- EXERCISE REQUIREMENTS
Whenever a line of the data below holds the string "spun", copy that line.

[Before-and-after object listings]
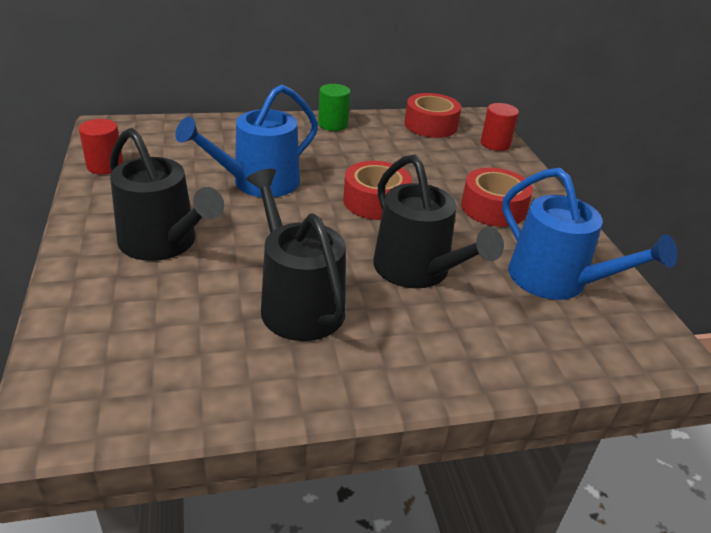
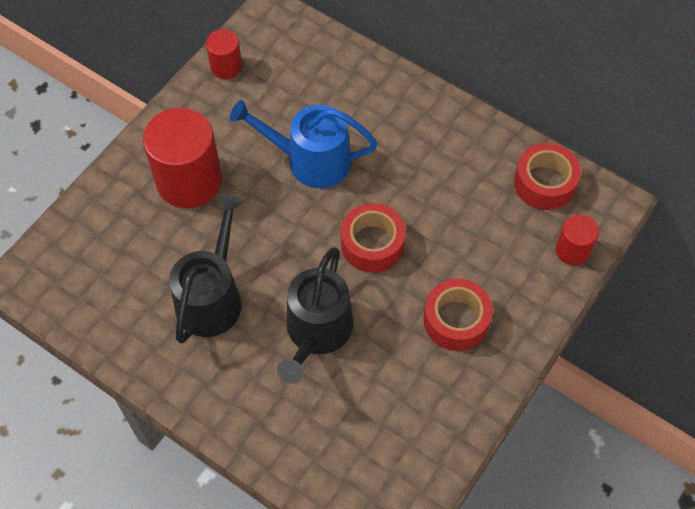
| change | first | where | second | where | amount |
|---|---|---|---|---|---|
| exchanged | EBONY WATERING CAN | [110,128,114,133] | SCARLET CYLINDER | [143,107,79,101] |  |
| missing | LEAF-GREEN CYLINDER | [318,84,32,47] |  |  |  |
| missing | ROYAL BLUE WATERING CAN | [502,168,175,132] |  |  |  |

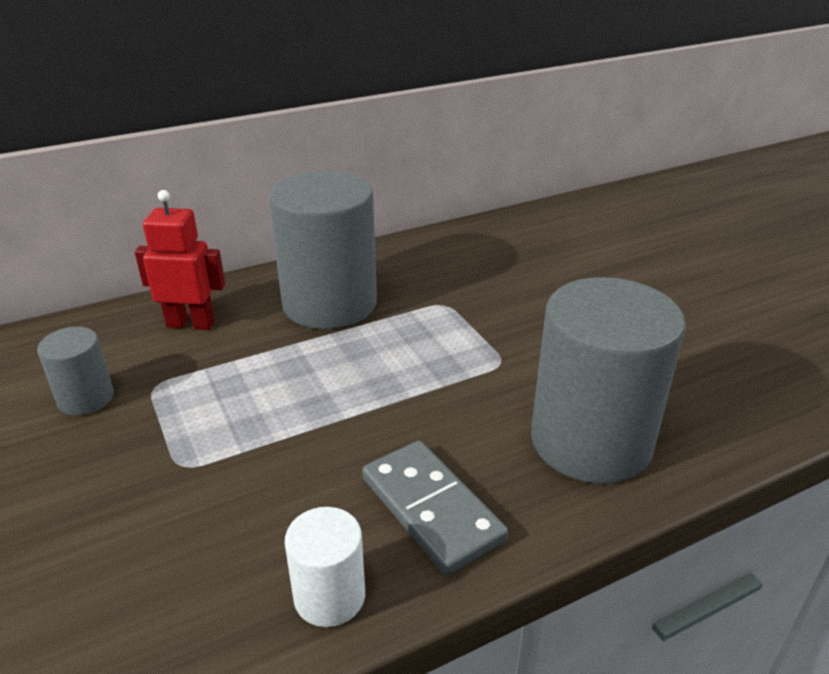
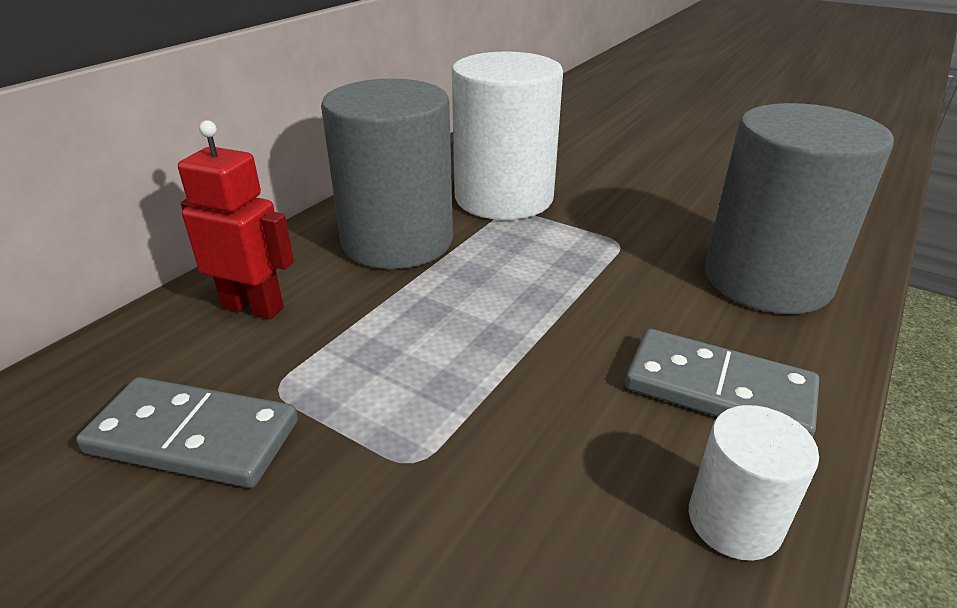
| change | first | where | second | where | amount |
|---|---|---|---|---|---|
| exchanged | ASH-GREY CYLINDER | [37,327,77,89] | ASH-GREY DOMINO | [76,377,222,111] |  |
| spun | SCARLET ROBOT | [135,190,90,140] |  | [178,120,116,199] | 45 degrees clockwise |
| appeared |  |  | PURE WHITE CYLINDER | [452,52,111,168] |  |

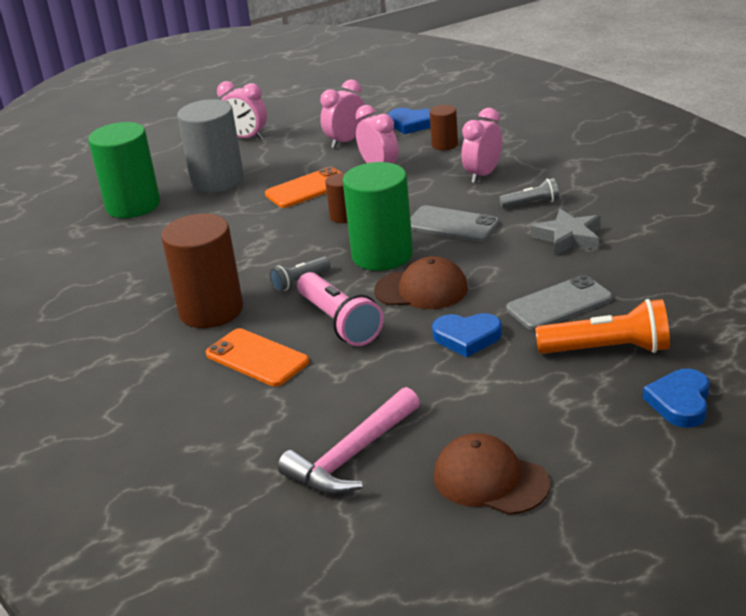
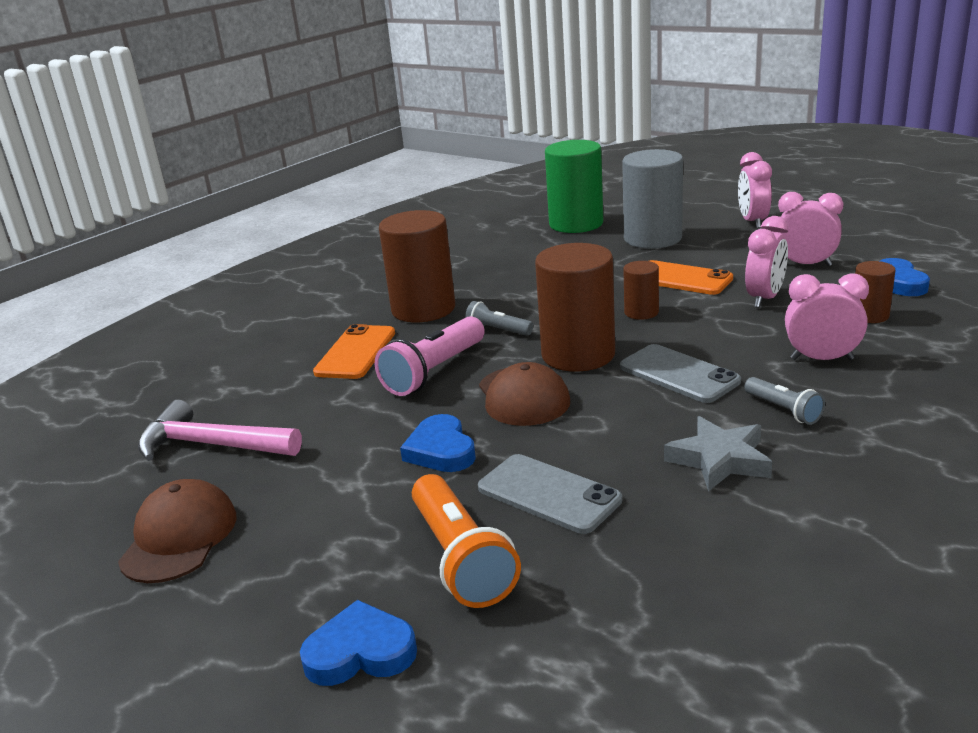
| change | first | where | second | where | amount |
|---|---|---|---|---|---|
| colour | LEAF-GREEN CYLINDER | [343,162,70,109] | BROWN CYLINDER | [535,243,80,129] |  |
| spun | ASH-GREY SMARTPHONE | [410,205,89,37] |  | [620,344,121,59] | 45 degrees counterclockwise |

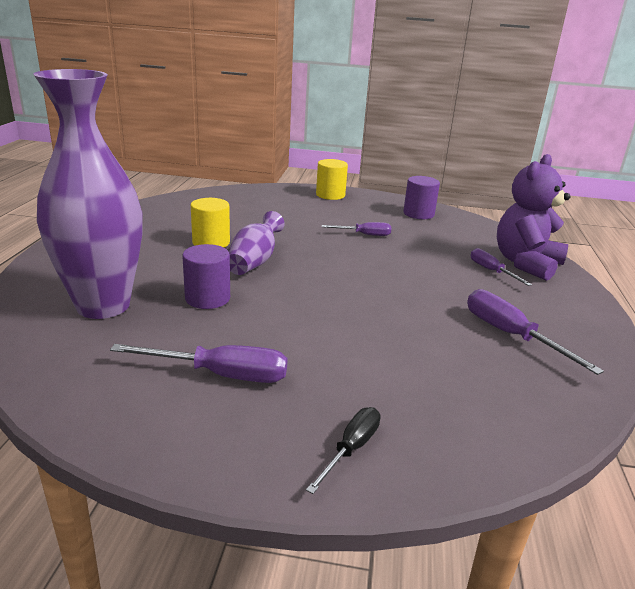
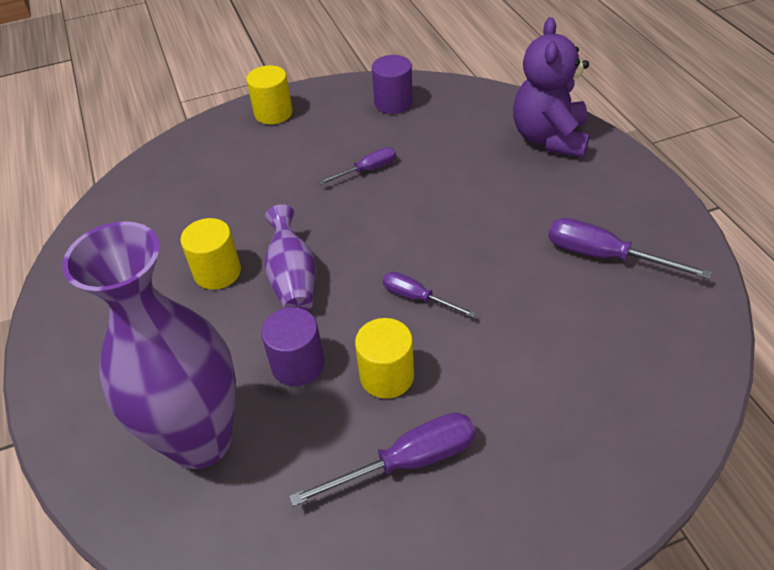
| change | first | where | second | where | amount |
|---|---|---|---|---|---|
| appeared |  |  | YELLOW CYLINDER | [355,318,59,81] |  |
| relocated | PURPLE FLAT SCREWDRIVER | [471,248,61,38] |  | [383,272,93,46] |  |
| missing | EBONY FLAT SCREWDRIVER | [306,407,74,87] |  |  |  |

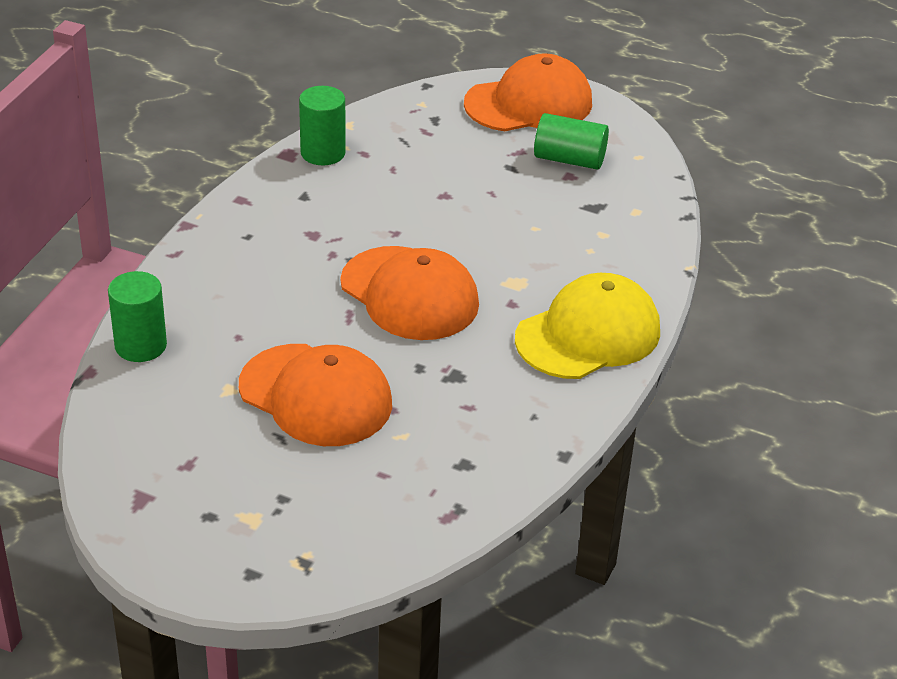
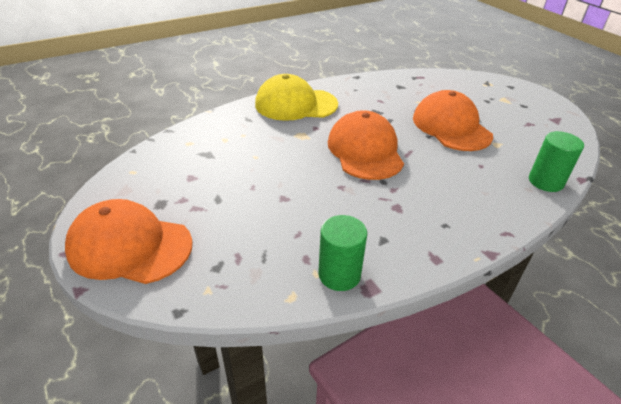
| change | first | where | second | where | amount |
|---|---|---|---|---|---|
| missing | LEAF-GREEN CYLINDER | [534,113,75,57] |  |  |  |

- TASK OUTPUT
| spun | SCARLET ROBOT | [135,190,90,140] |  | [178,120,116,199] | 45 degrees clockwise |
| spun | ASH-GREY SMARTPHONE | [410,205,89,37] |  | [620,344,121,59] | 45 degrees counterclockwise |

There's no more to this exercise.